> [What to produce] It is required that the lines from the top of the listing through the line with "Someone put down the pure white pastry" be reproduced exactly, excluding pictures.

———

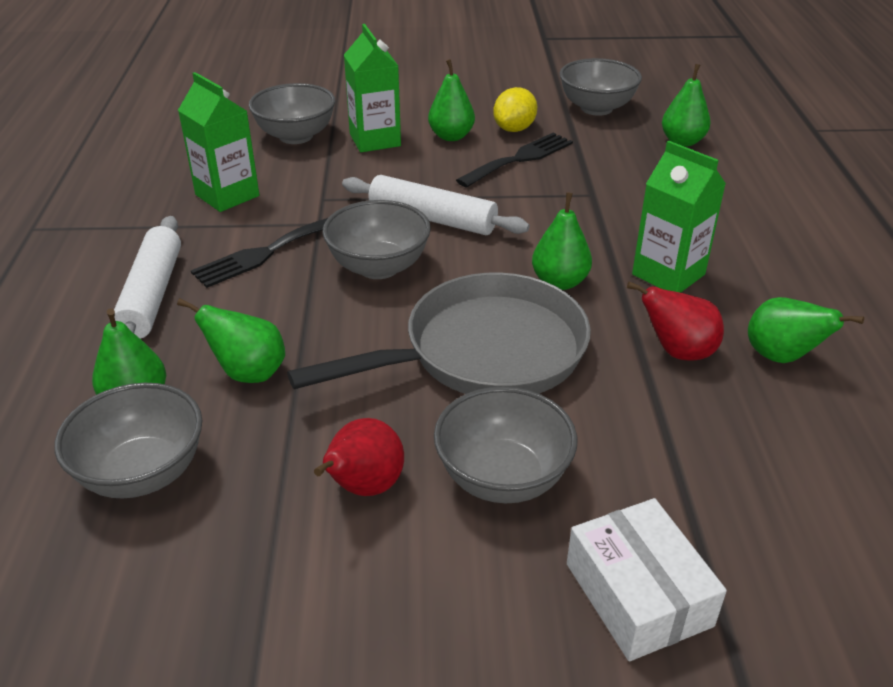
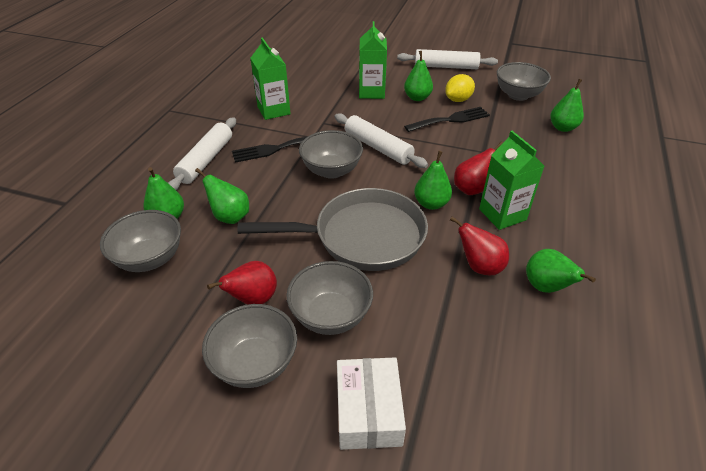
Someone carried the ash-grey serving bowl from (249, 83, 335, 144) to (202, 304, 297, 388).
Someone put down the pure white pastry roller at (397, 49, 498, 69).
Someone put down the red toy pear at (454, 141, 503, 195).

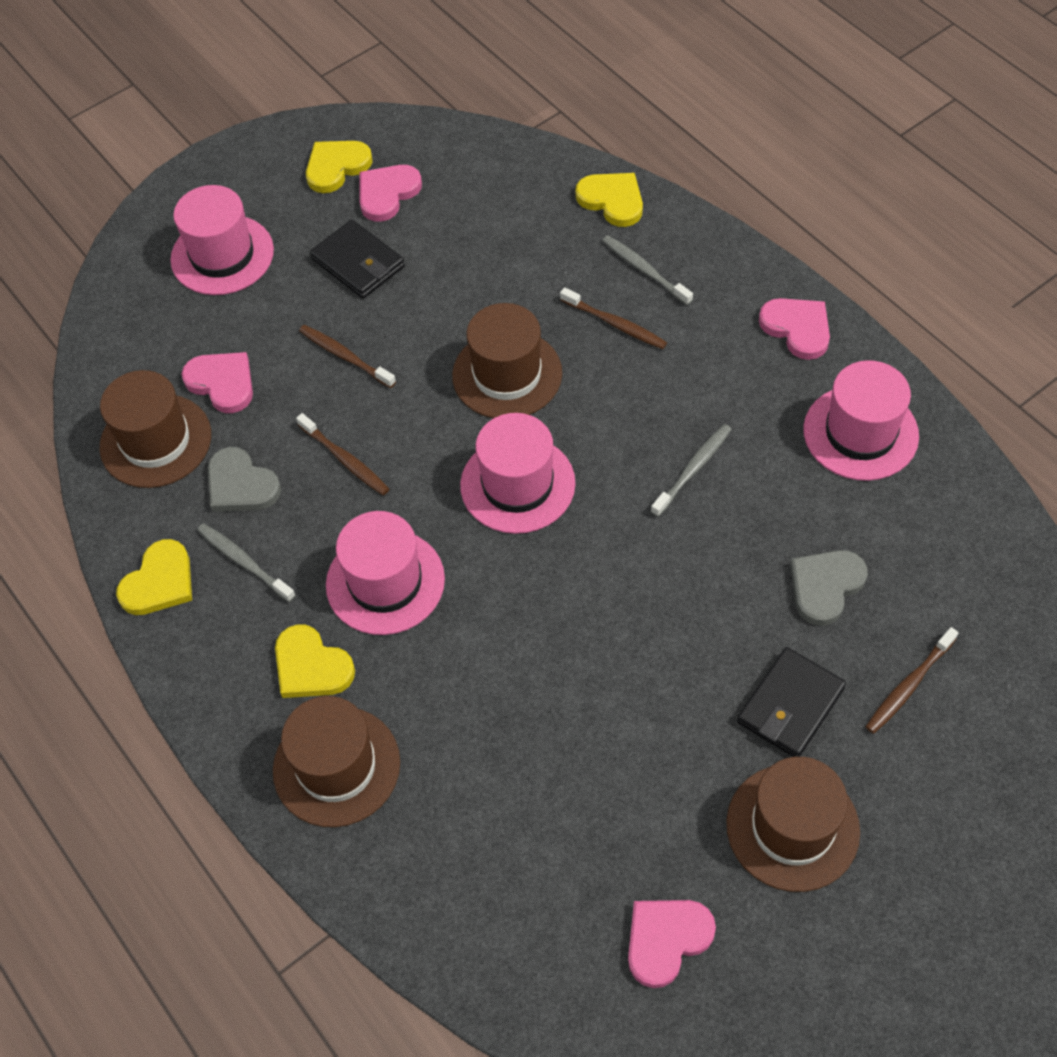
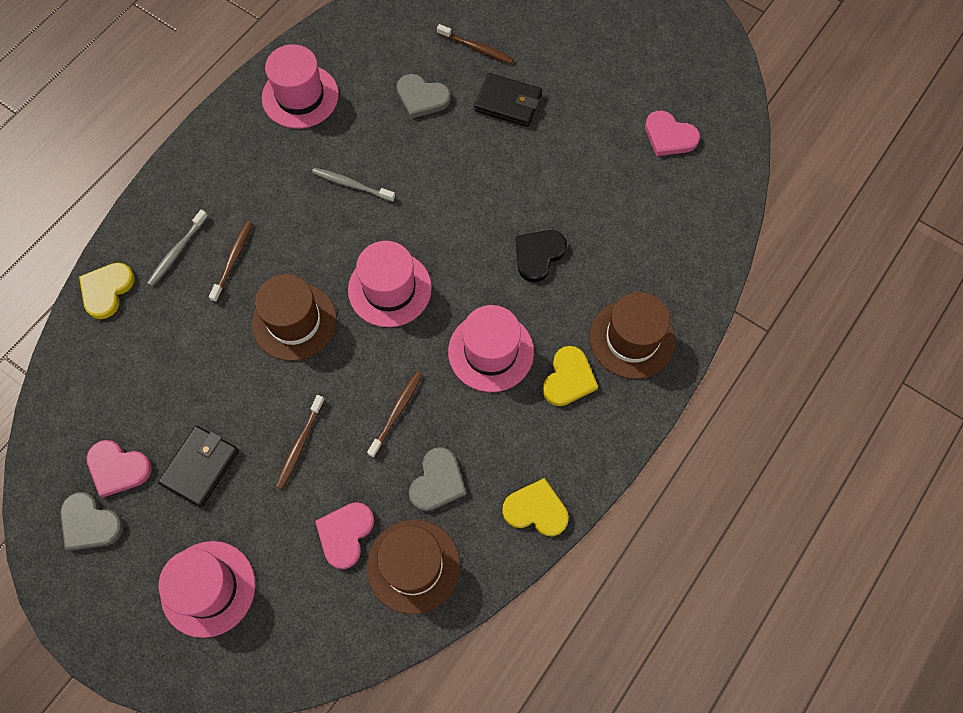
Someone took away the ash-grey dental brush at (197, 523, 296, 602).
Someone repainted the bright yellow heart shape at (306, 141, 373, 193), which became the ash-grey heart shape at (60, 492, 124, 551).
Someone took away the russet top hat at (726, 757, 860, 892).
Someone took away the rose-pink heart shape at (759, 298, 830, 360).
Someone put down the black heart shape at (516, 230, 567, 282).

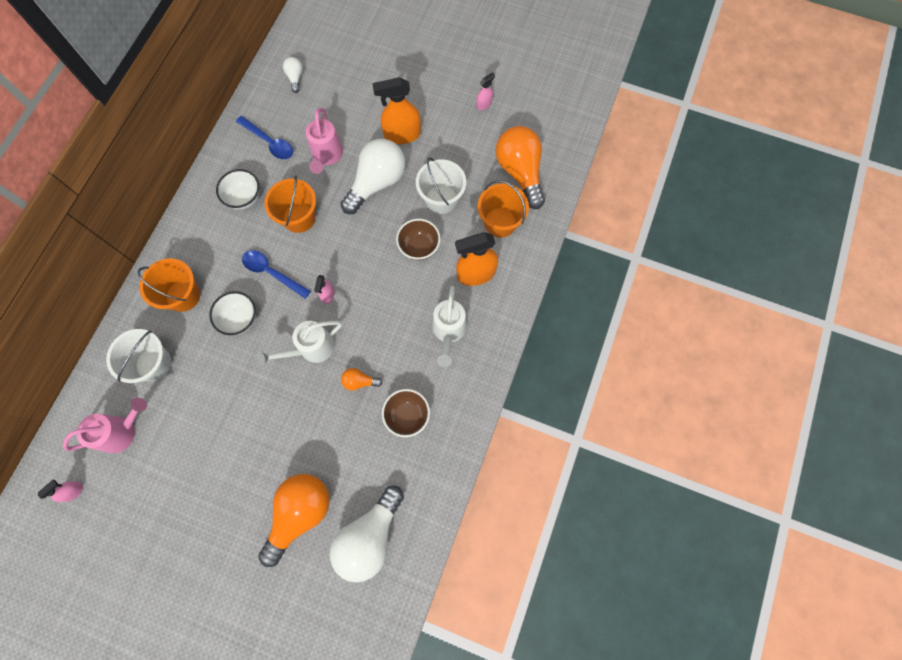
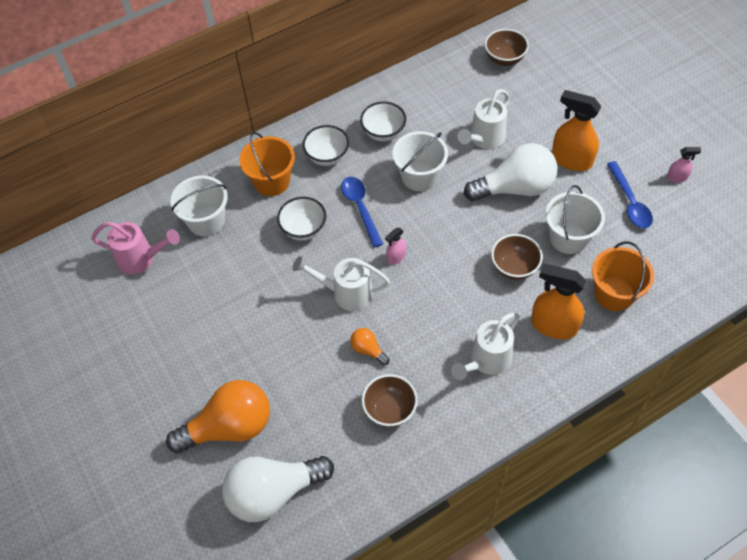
Someone took away the rose-pink spray cleaner at (38, 480, 83, 502).
Someone carried the cobalt teaspoon from (236, 116, 293, 159) to (607, 161, 653, 228).
Someone repainted the bright orange bucket at (264, 175, 316, 233), which became the pure white bucket at (393, 131, 448, 191).
Someone swapped the pure white lightbulb at (283, 57, 303, 93) for the russet serving bowl at (485, 29, 529, 66).
Someone repainted the rose-pink watering can at (305, 108, 343, 174), which became the pure white watering can at (458, 89, 510, 149).
Someone took away the bright orange lightbulb at (496, 126, 545, 209).
Someone put down the pure white serving bowl at (303, 125, 349, 166).

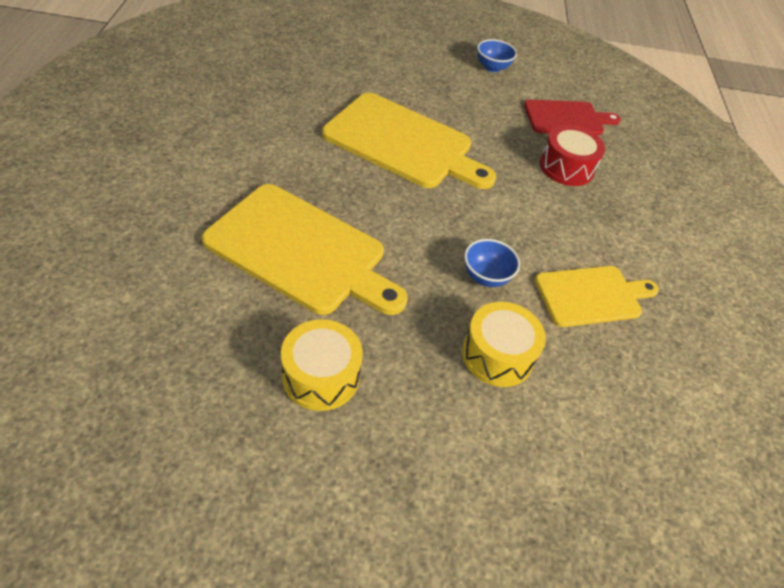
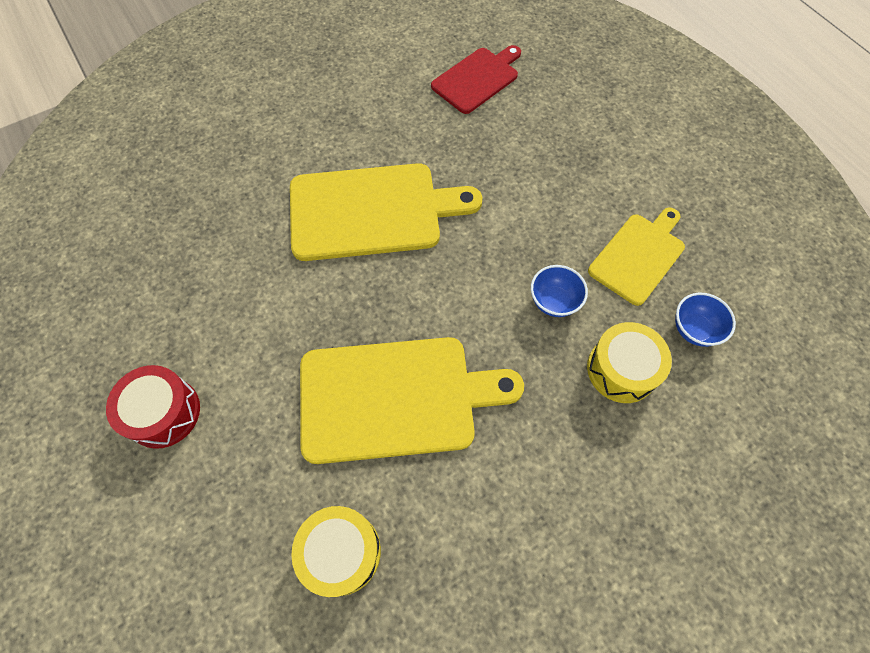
Someone carried the bright yellow drum from (281, 319, 363, 411) to (291, 506, 381, 597).
Someone carried the cobalt serving bowl from (477, 39, 517, 72) to (675, 293, 736, 347).
Someone carried the red drum from (540, 125, 605, 186) to (106, 365, 200, 449).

———

> [Response to the exercise]
Someone carried the ash-grey serving bowl from (249, 83, 335, 144) to (202, 304, 297, 388).
Someone put down the pure white pastry roller at (397, 49, 498, 69).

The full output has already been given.